(AIM OF THE TASK):
What is the number of lines below that hold "orange"? Answer with that number only.

(STORED DATA):
☆ ☆ ☆ ☆ ☆

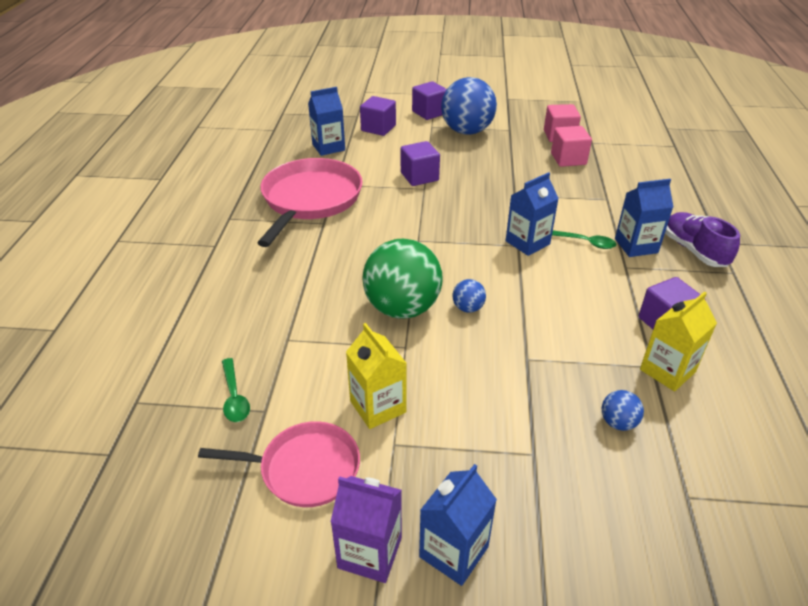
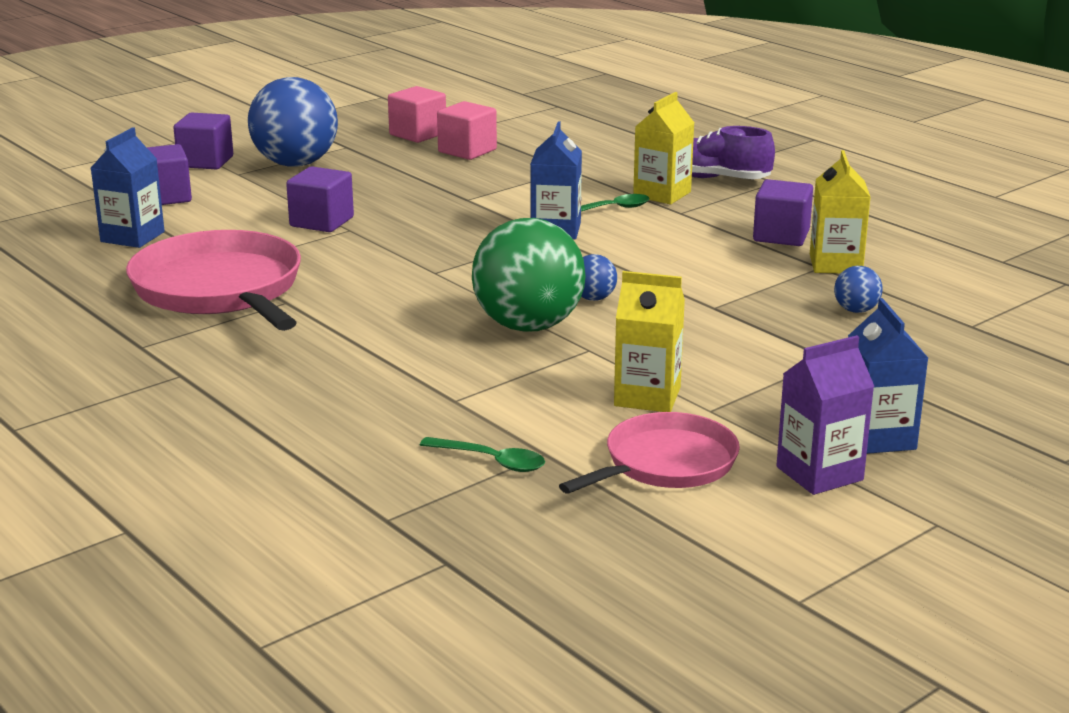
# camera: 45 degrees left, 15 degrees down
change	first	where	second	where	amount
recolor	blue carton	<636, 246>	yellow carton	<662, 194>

☆ ☆ ☆ ☆ ☆

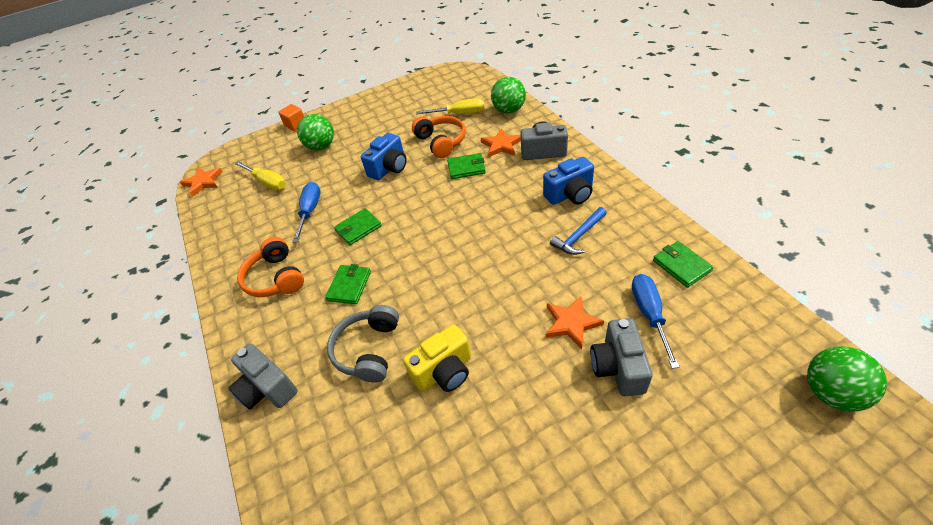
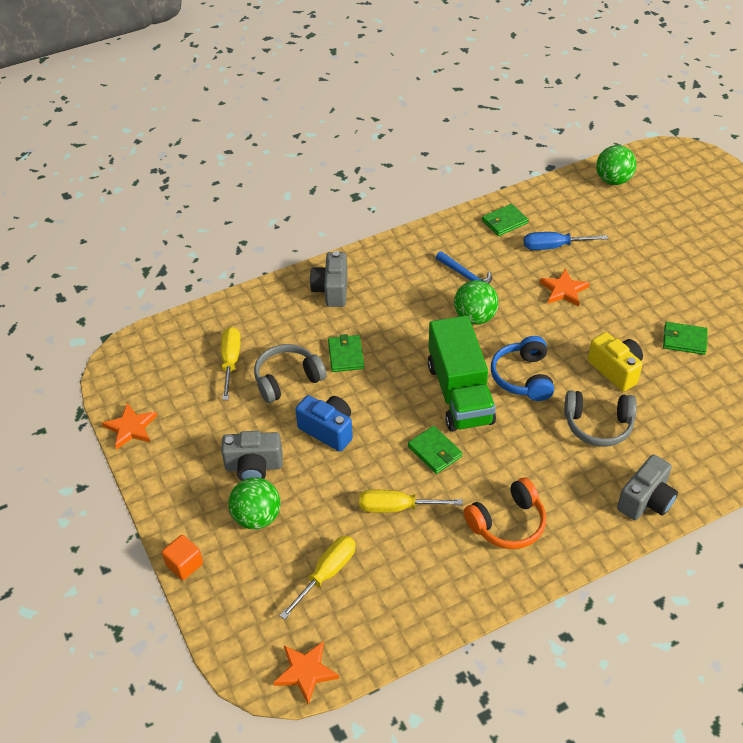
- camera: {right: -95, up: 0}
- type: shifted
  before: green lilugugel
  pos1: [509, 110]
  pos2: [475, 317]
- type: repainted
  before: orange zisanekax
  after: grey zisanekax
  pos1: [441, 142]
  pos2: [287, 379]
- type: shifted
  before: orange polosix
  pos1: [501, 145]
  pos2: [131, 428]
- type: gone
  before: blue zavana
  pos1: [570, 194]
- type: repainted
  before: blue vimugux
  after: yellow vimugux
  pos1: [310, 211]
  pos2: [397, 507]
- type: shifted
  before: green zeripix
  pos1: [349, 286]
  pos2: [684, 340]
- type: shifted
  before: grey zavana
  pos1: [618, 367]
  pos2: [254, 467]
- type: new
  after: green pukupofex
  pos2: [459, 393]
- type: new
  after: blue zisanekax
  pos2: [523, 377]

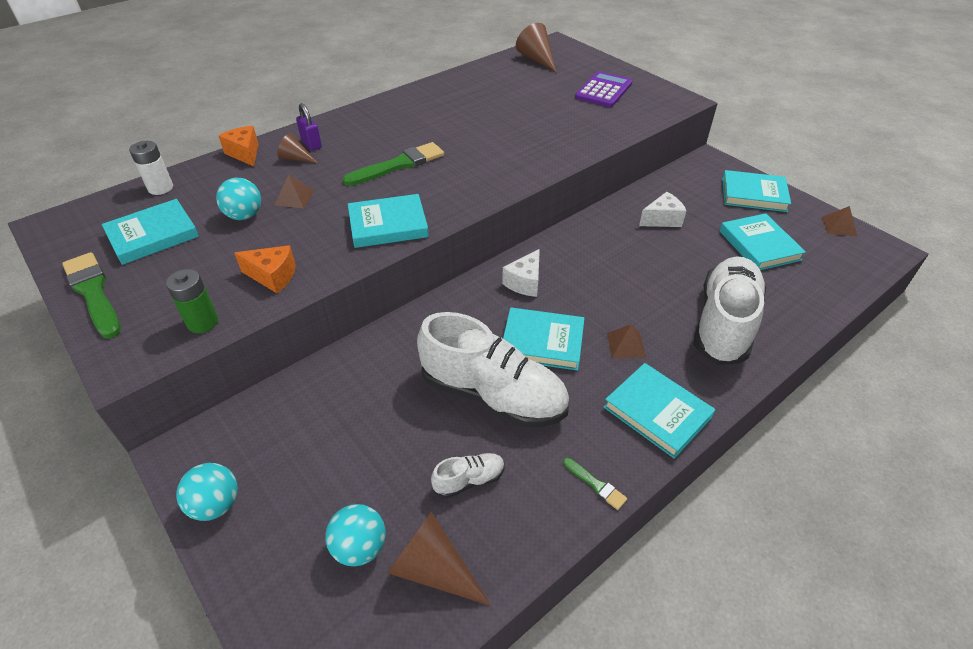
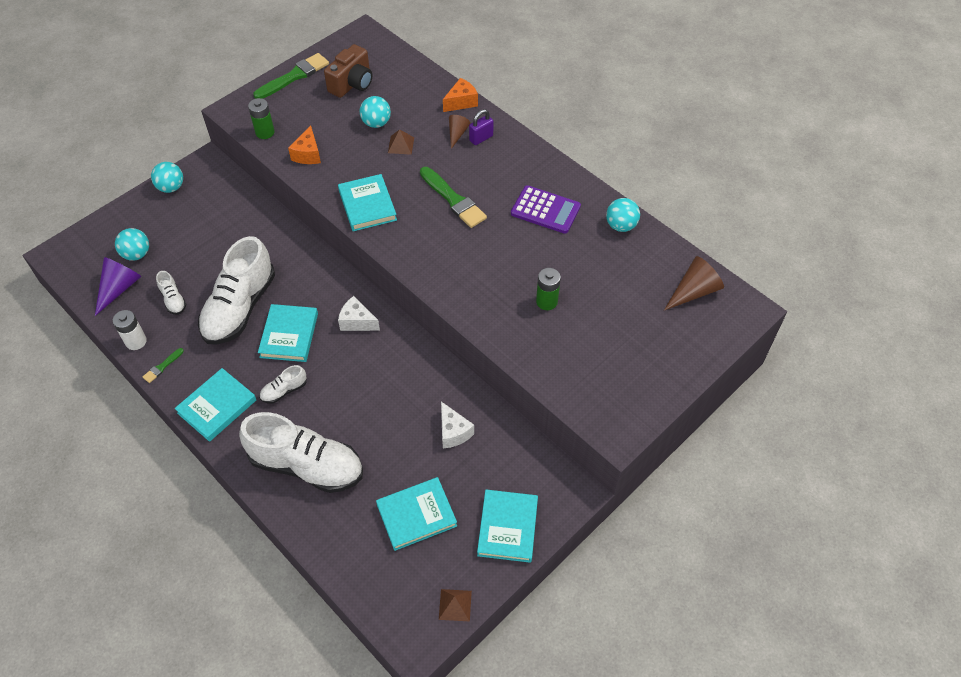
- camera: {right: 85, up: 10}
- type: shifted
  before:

☆ ☆ ☆ ☆ ☆

(EXERCISE ANSWER):
2